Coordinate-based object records
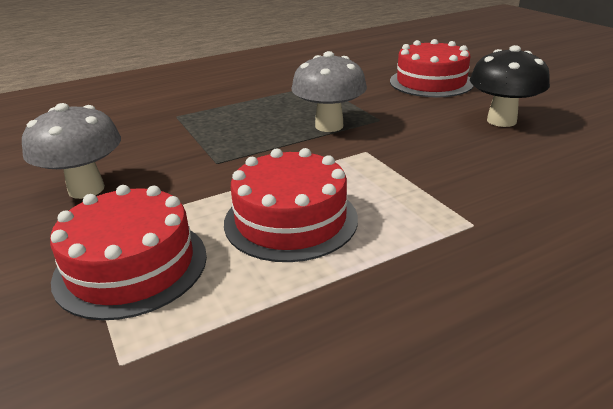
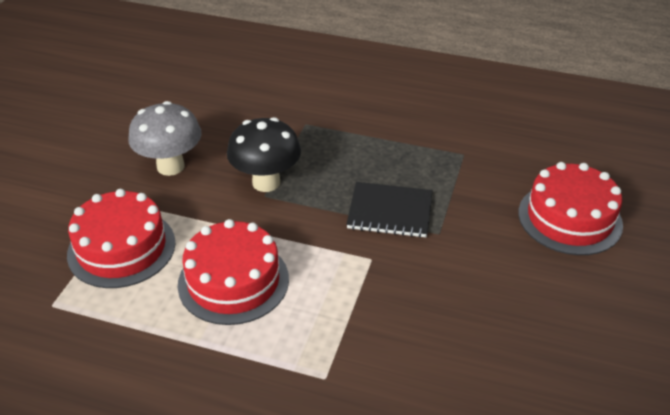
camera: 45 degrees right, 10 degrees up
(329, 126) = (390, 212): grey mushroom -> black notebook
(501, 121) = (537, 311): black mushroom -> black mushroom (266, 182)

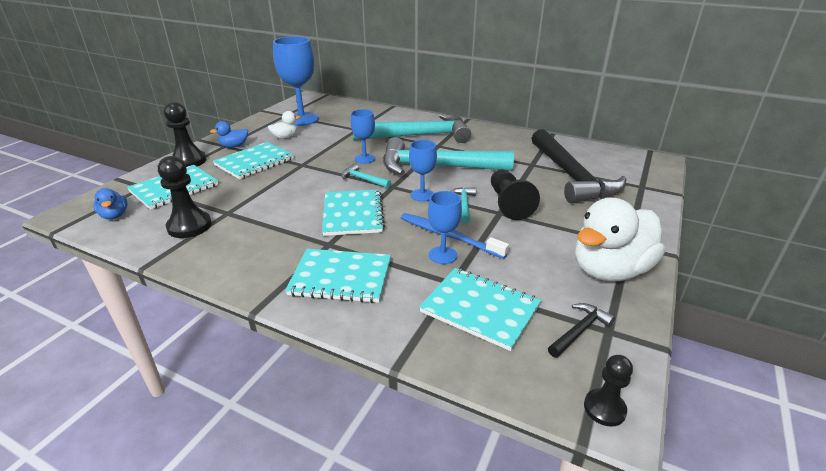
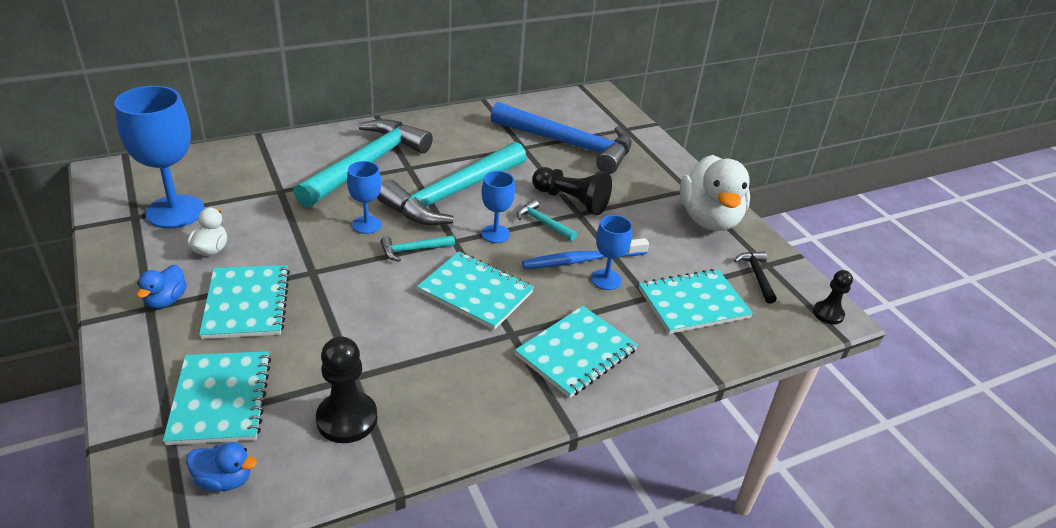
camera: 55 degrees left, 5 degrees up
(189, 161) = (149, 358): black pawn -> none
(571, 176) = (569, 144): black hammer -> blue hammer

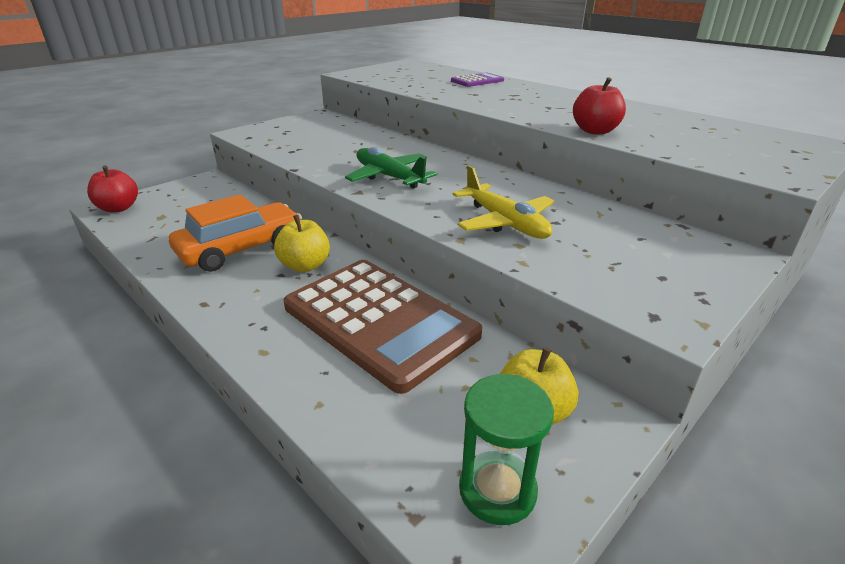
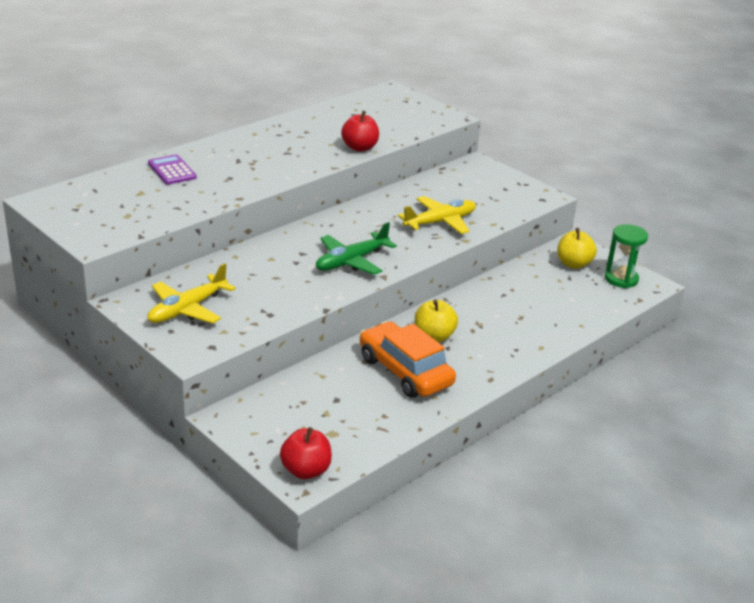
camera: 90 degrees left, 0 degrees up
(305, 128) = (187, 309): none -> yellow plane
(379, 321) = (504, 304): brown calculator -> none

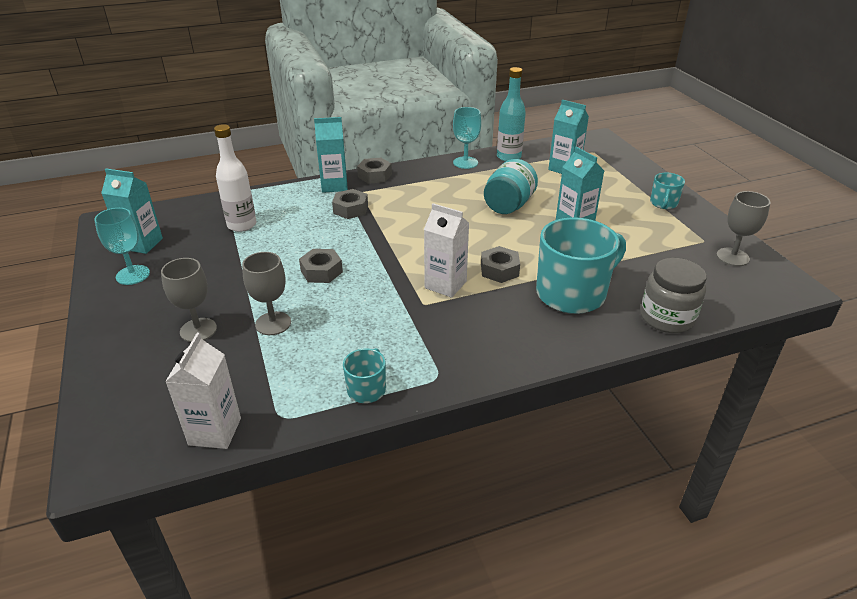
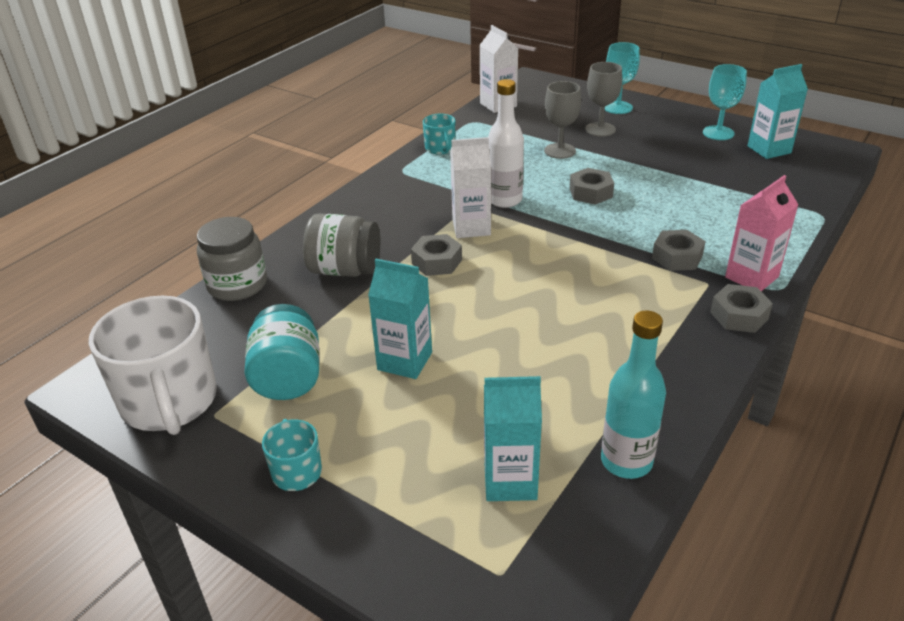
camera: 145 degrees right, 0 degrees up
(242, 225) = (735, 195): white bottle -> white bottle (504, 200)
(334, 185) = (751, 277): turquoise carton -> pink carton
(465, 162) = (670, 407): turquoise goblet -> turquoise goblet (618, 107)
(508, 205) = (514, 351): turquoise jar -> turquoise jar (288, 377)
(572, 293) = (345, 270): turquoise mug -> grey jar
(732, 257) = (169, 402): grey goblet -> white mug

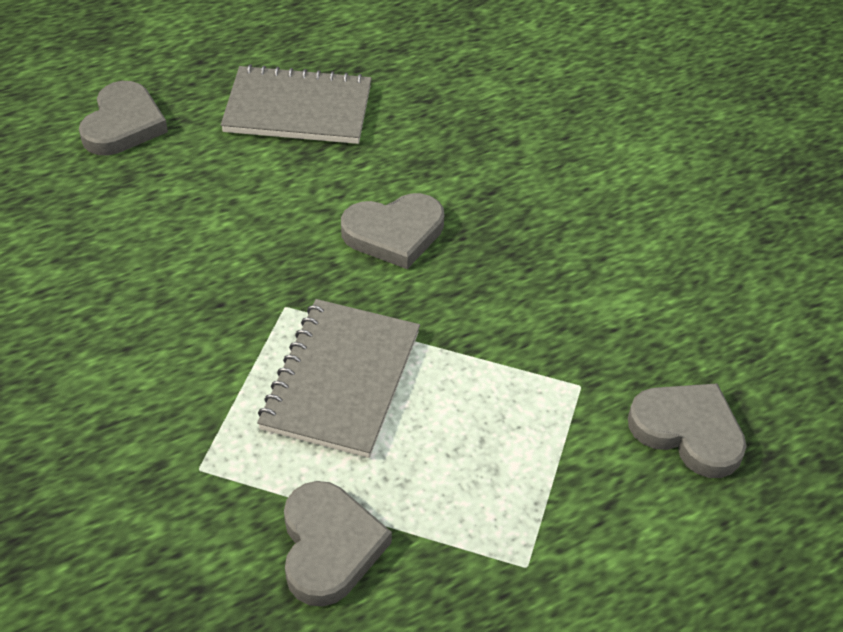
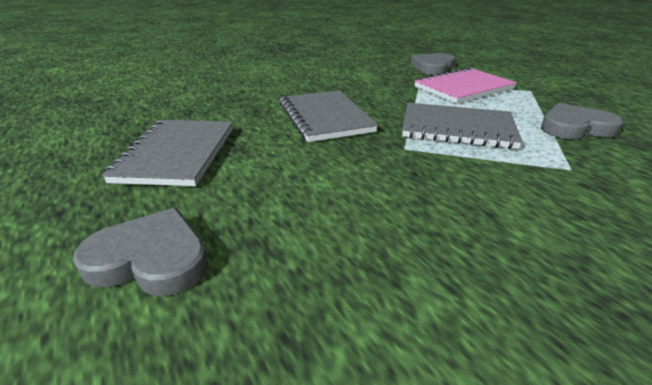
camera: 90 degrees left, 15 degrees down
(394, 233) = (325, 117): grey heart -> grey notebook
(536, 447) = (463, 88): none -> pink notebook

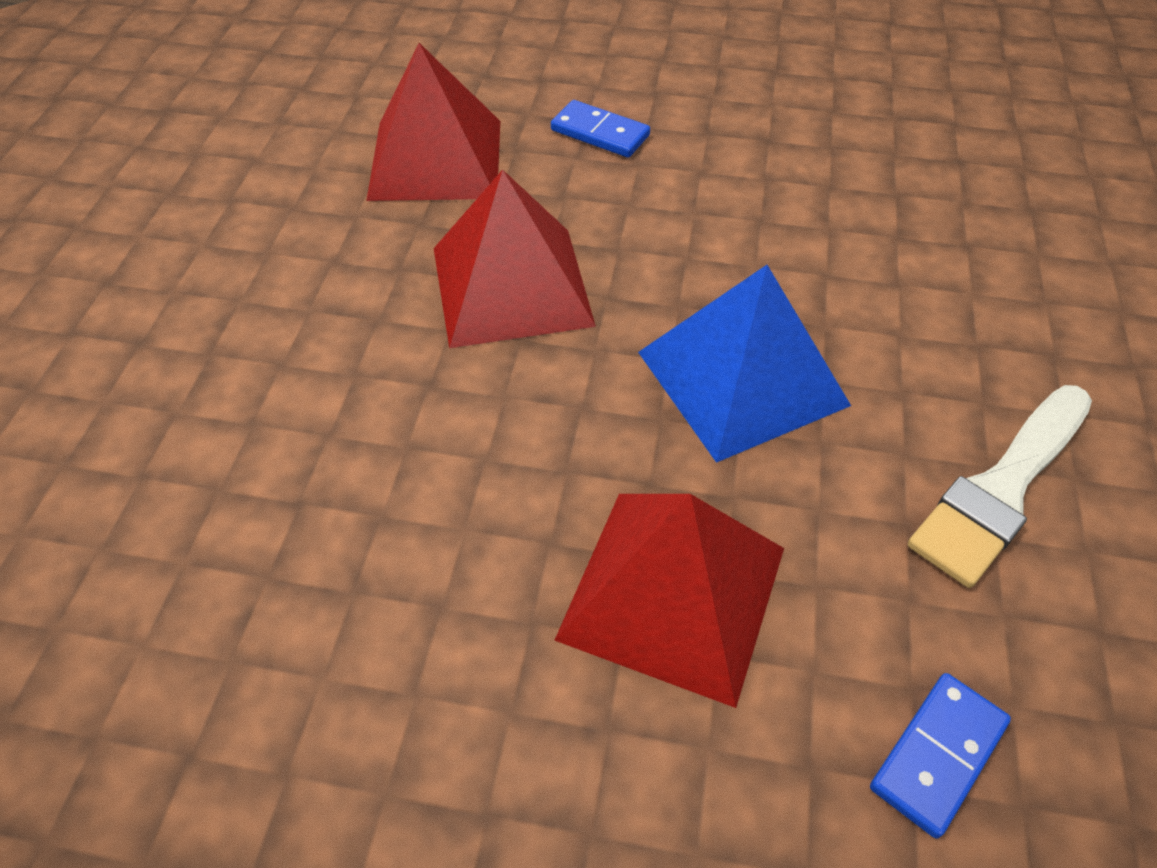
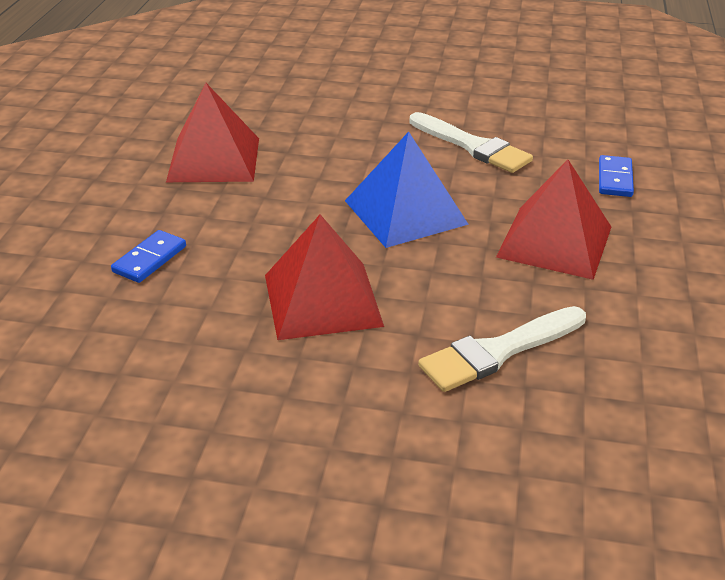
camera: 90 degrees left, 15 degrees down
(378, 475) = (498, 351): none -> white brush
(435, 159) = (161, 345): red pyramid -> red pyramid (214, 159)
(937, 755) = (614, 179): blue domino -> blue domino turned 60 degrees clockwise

**Exercise prompt**
Keep to the lines above from the line with "camera: 55 degrees left, 5 degrees up" to the line with "(572, 293) = (345, 270): turquoise", and set down exactly those, inclusive, with nothing else and every picture left out.

**Solution**
camera: 55 degrees left, 5 degrees up
(189, 161) = (149, 358): black pawn -> none
(571, 176) = (569, 144): black hammer -> blue hammer

camera: 90 degrees left, 0 degrees up
(305, 128) = (187, 309): none -> yellow plane
(379, 321) = (504, 304): brown calculator -> none

camera: 145 degrees right, 0 degrees up
(242, 225) = (735, 195): white bottle -> white bottle (504, 200)
(334, 185) = (751, 277): turquoise carton -> pink carton
(465, 162) = (670, 407): turquoise goblet -> turquoise goblet (618, 107)
(508, 205) = (514, 351): turquoise jar -> turquoise jar (288, 377)
(572, 293) = (345, 270): turquoise mug -> grey jar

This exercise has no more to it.